# TASK DESCRIPTION
Pictures in the entries below are excluded; copy only the lines from the one containing "RFID1 pin RST: D3 -> D1" to the one containing "RGB pin R: D1 -> D5", both included.

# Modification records

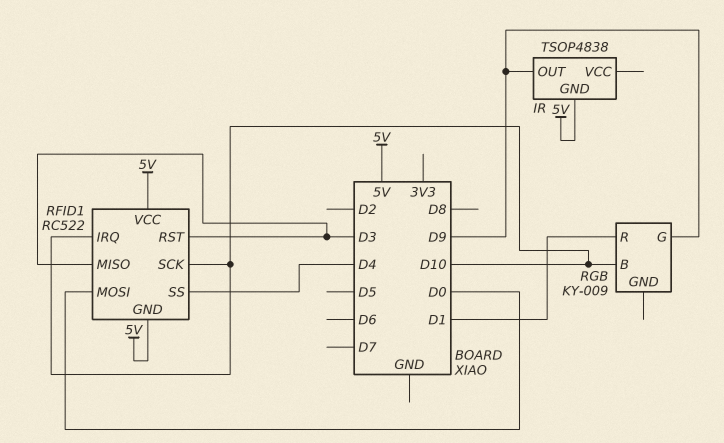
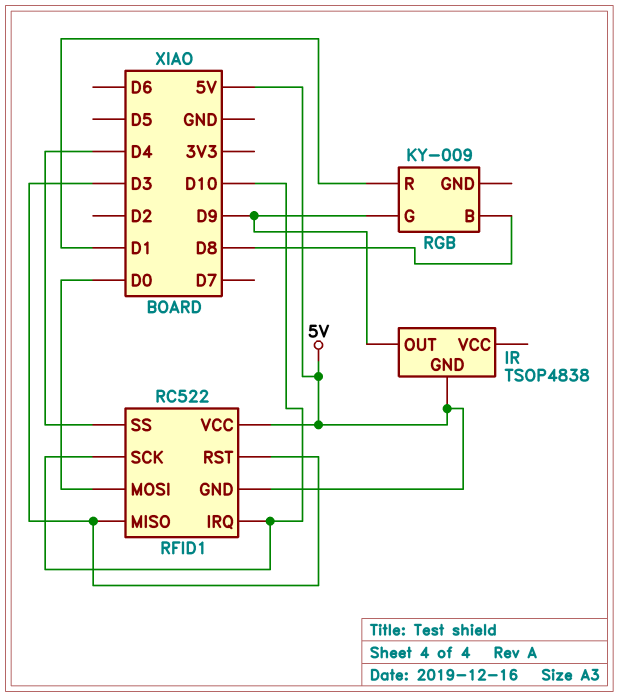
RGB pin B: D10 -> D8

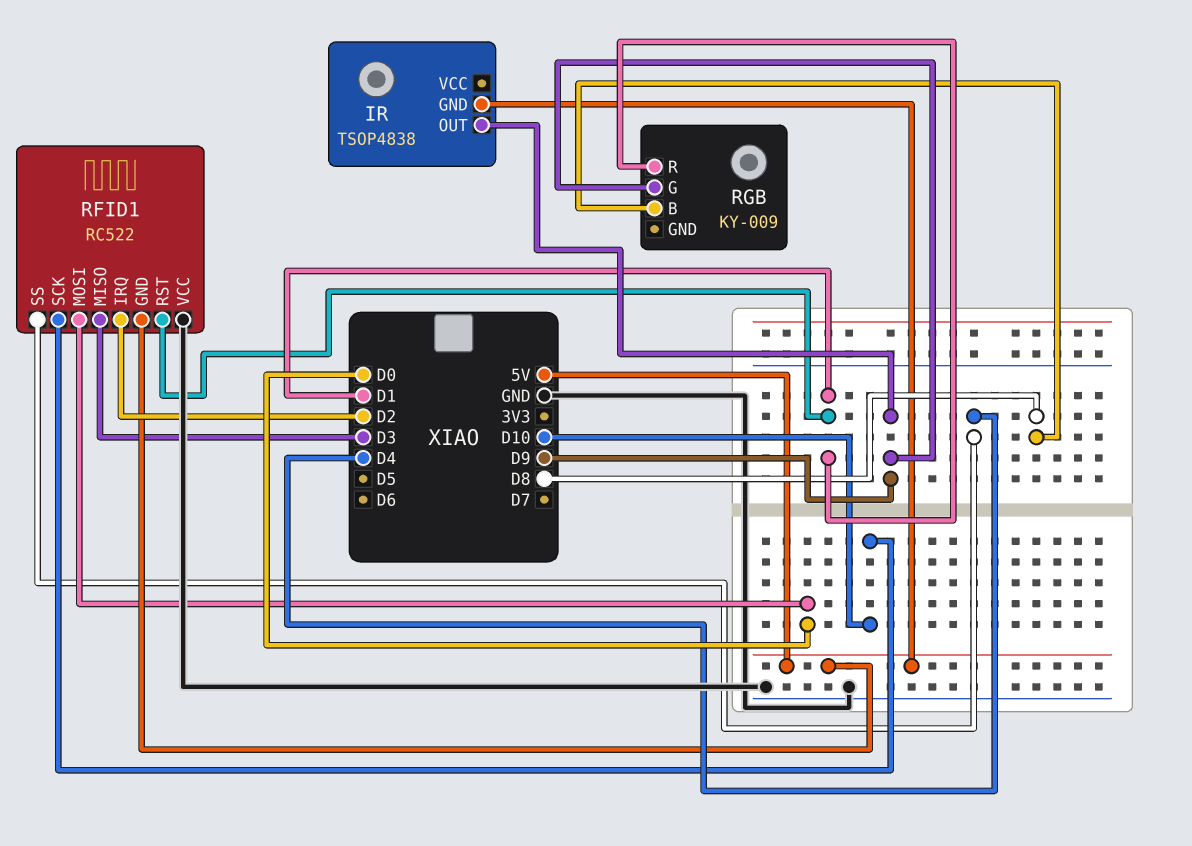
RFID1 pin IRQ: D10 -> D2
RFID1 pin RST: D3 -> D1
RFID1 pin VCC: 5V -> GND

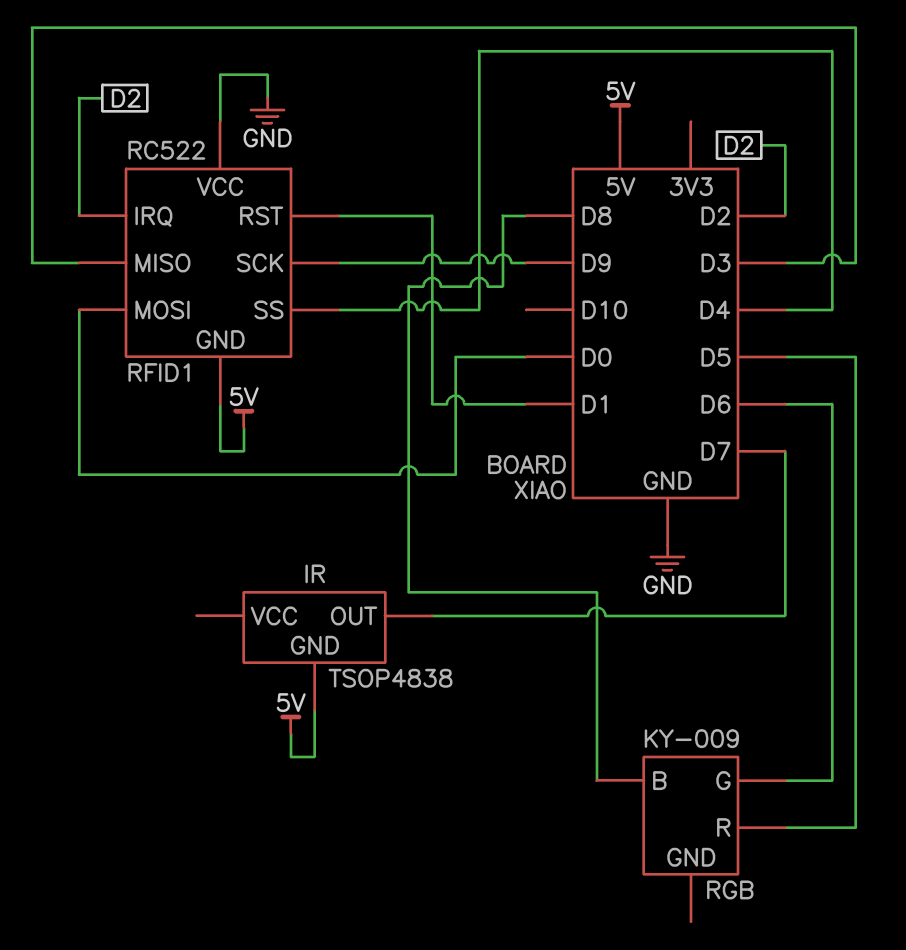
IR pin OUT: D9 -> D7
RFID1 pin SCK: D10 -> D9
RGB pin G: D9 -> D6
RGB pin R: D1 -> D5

==

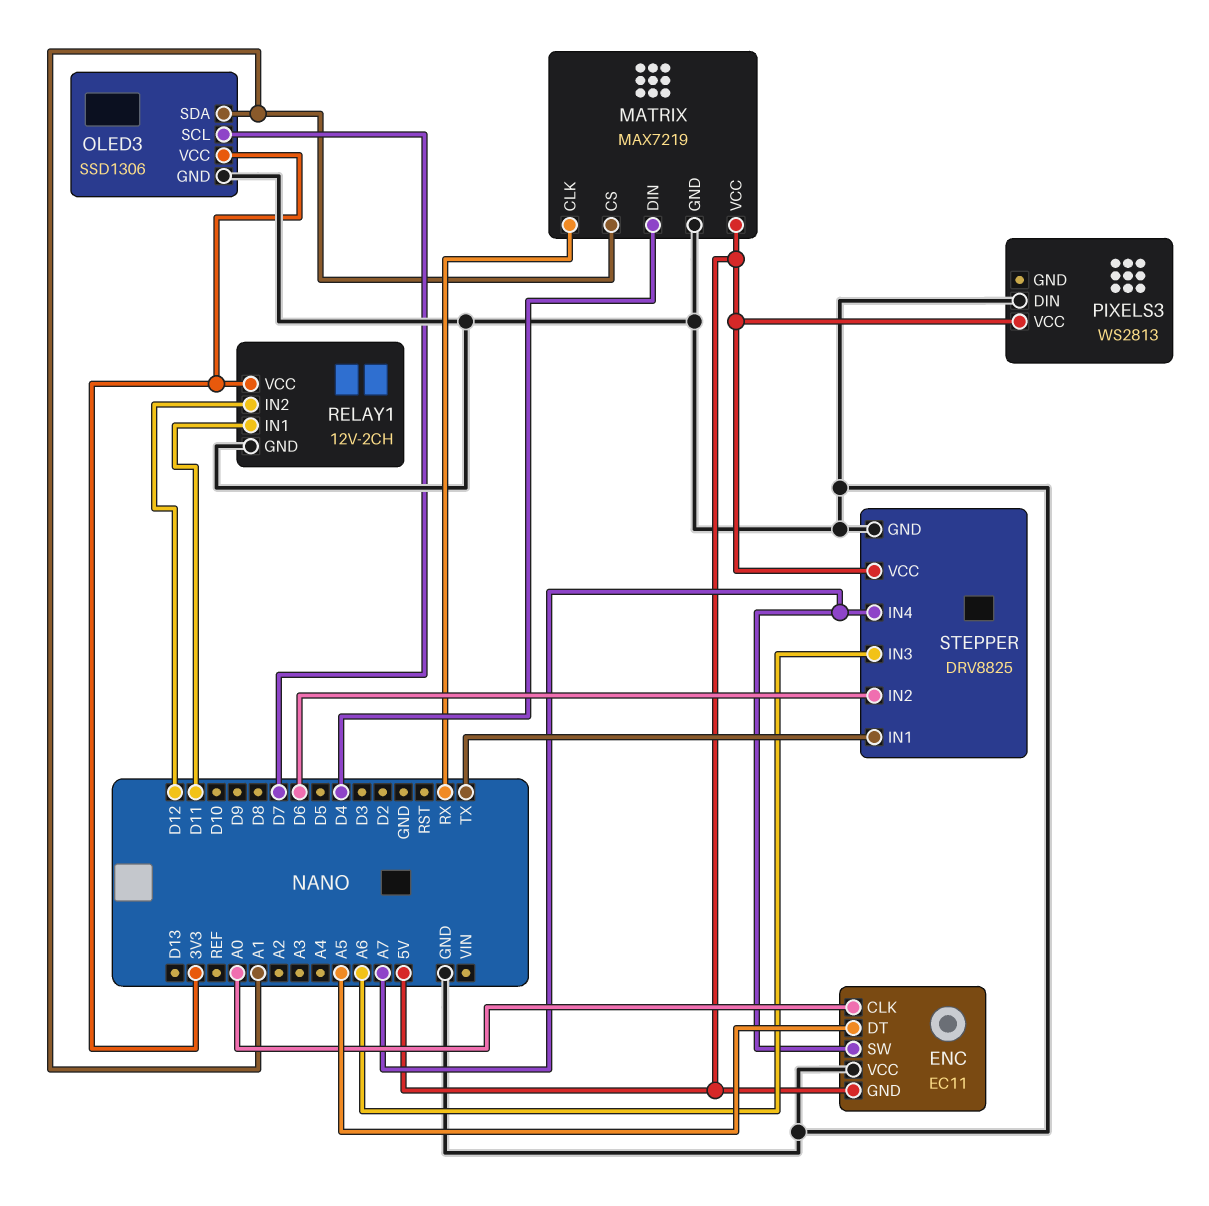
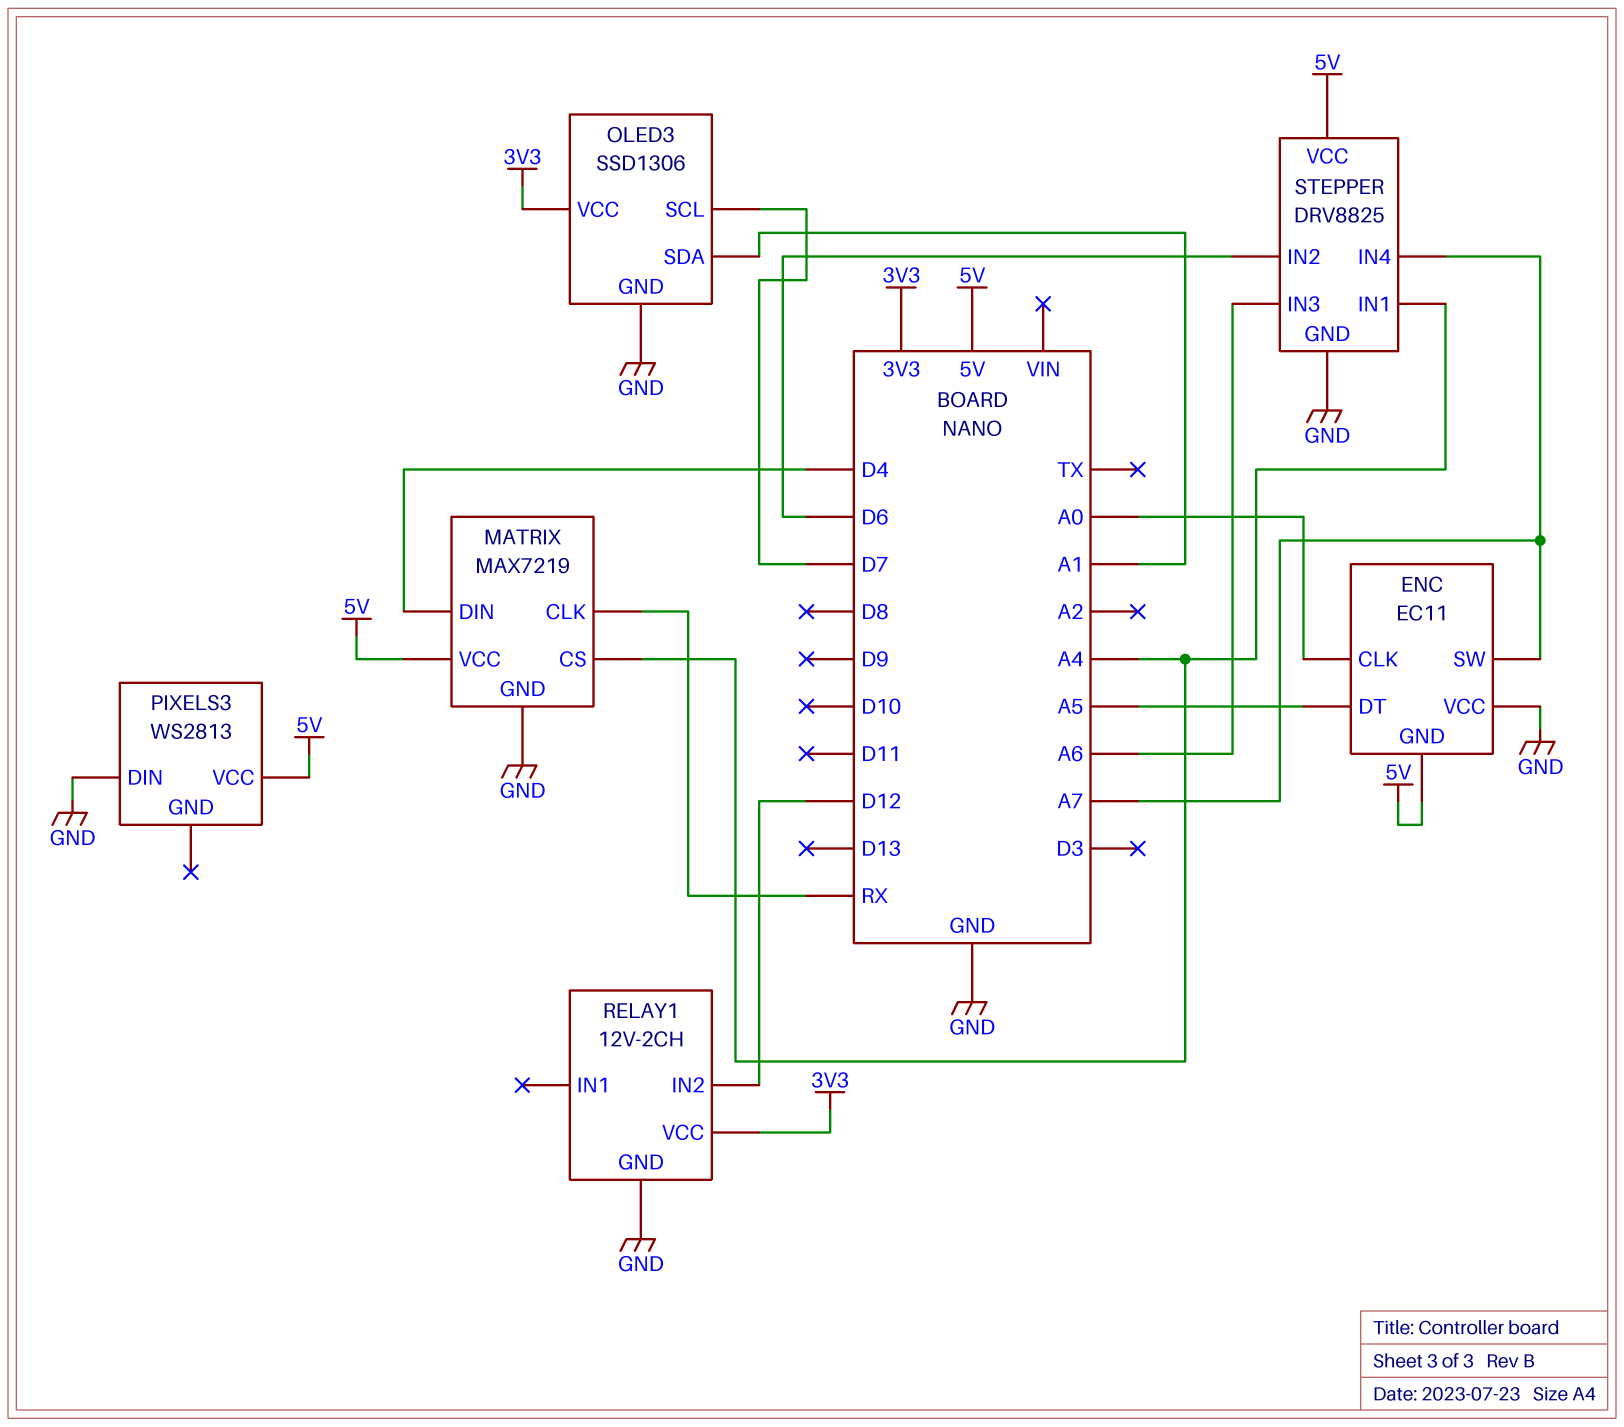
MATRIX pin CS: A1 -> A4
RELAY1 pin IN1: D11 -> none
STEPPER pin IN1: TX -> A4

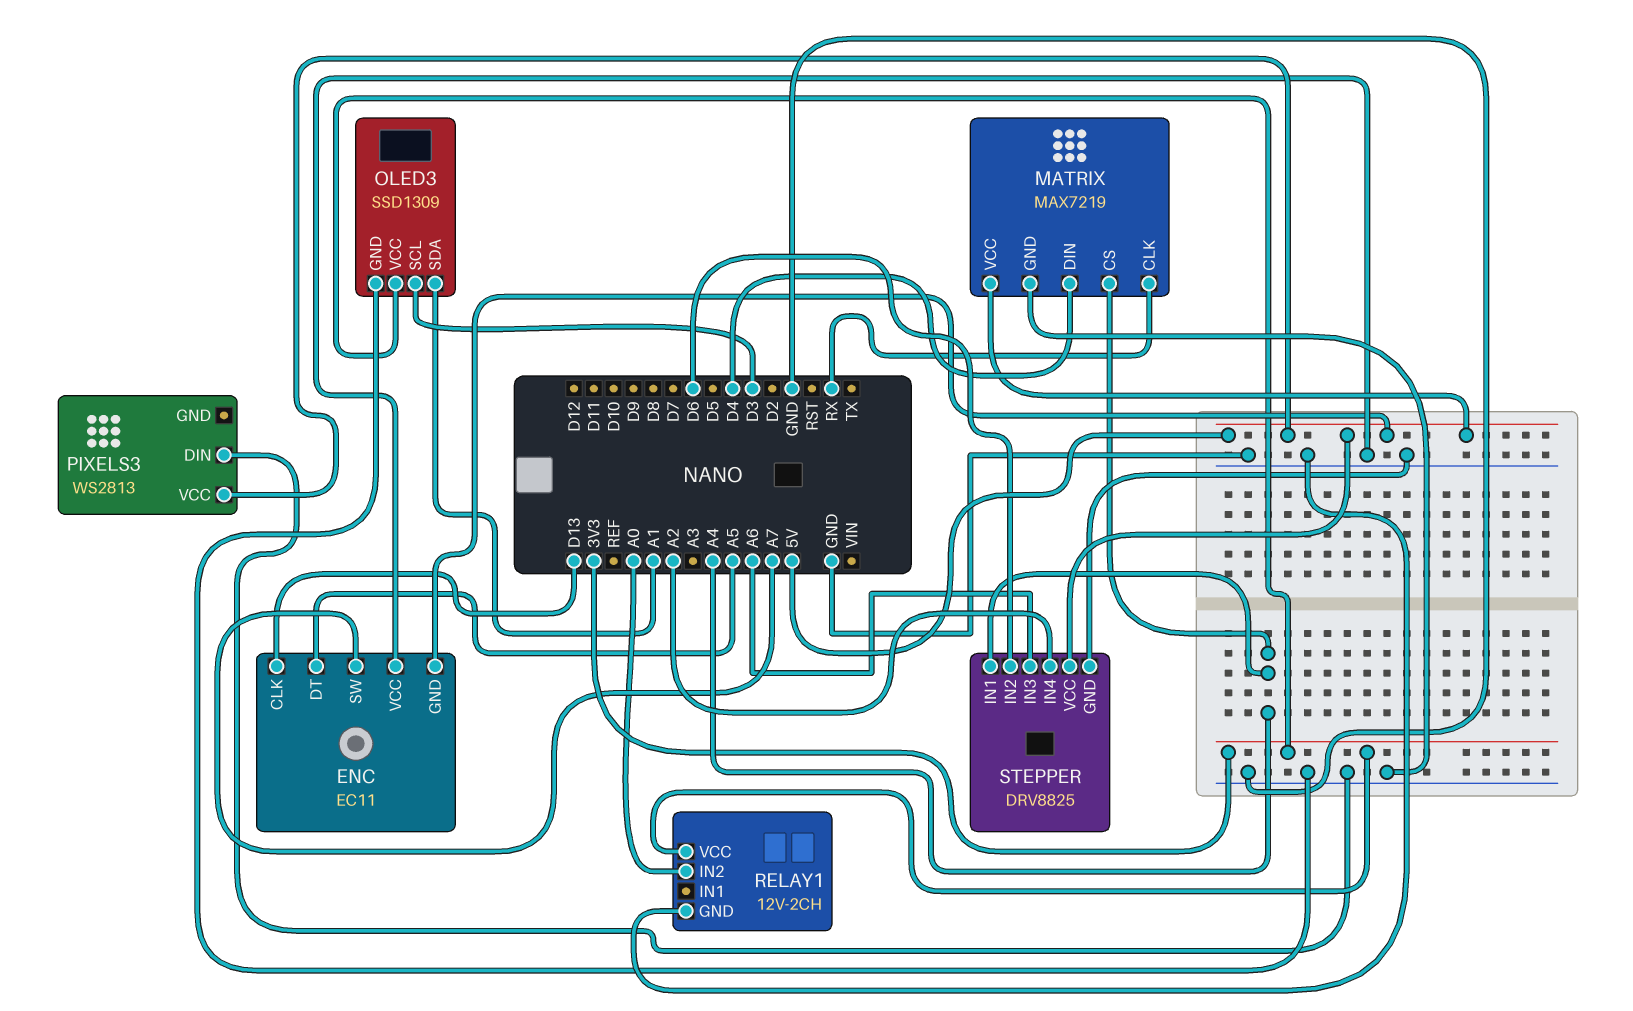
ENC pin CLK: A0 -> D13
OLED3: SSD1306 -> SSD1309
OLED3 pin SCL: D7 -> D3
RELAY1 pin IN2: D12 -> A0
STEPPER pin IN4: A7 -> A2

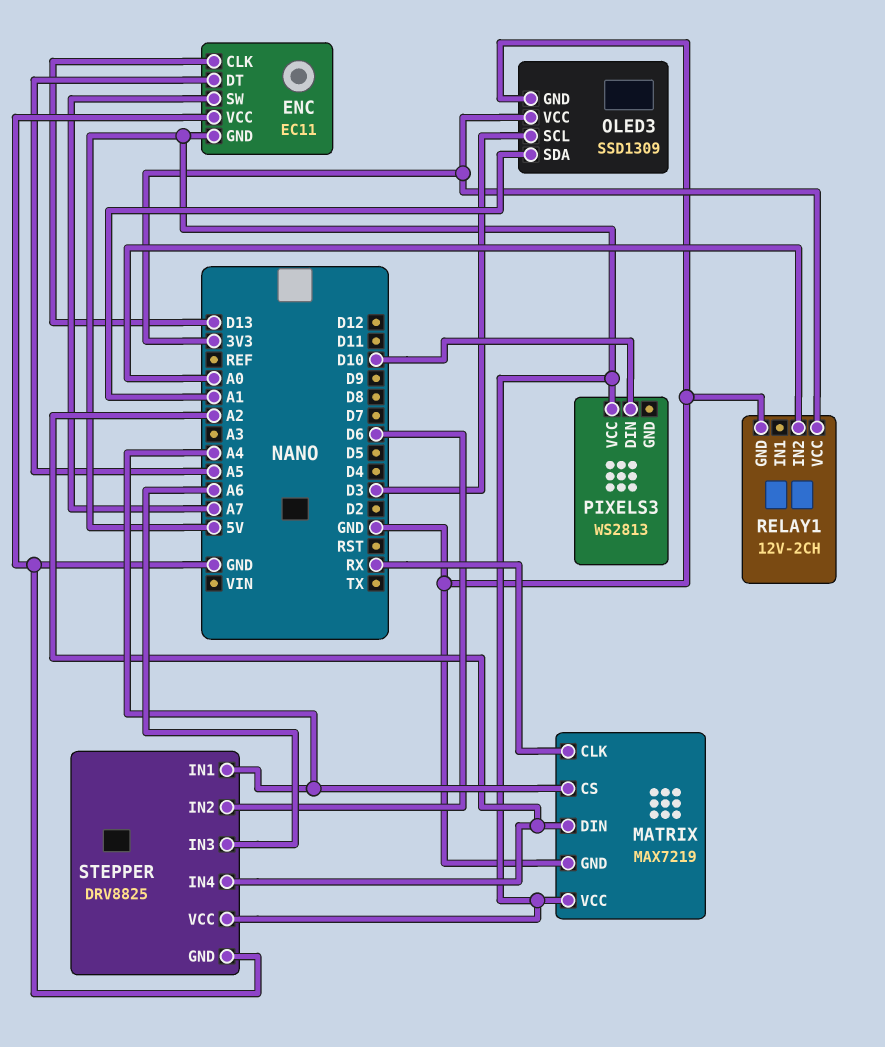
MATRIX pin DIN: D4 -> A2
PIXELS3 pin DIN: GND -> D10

# ANSWER SECTION
RFID1 pin RST: D3 -> D1
RFID1 pin VCC: 5V -> GND

IR pin OUT: D9 -> D7
RFID1 pin SCK: D10 -> D9
RGB pin G: D9 -> D6
RGB pin R: D1 -> D5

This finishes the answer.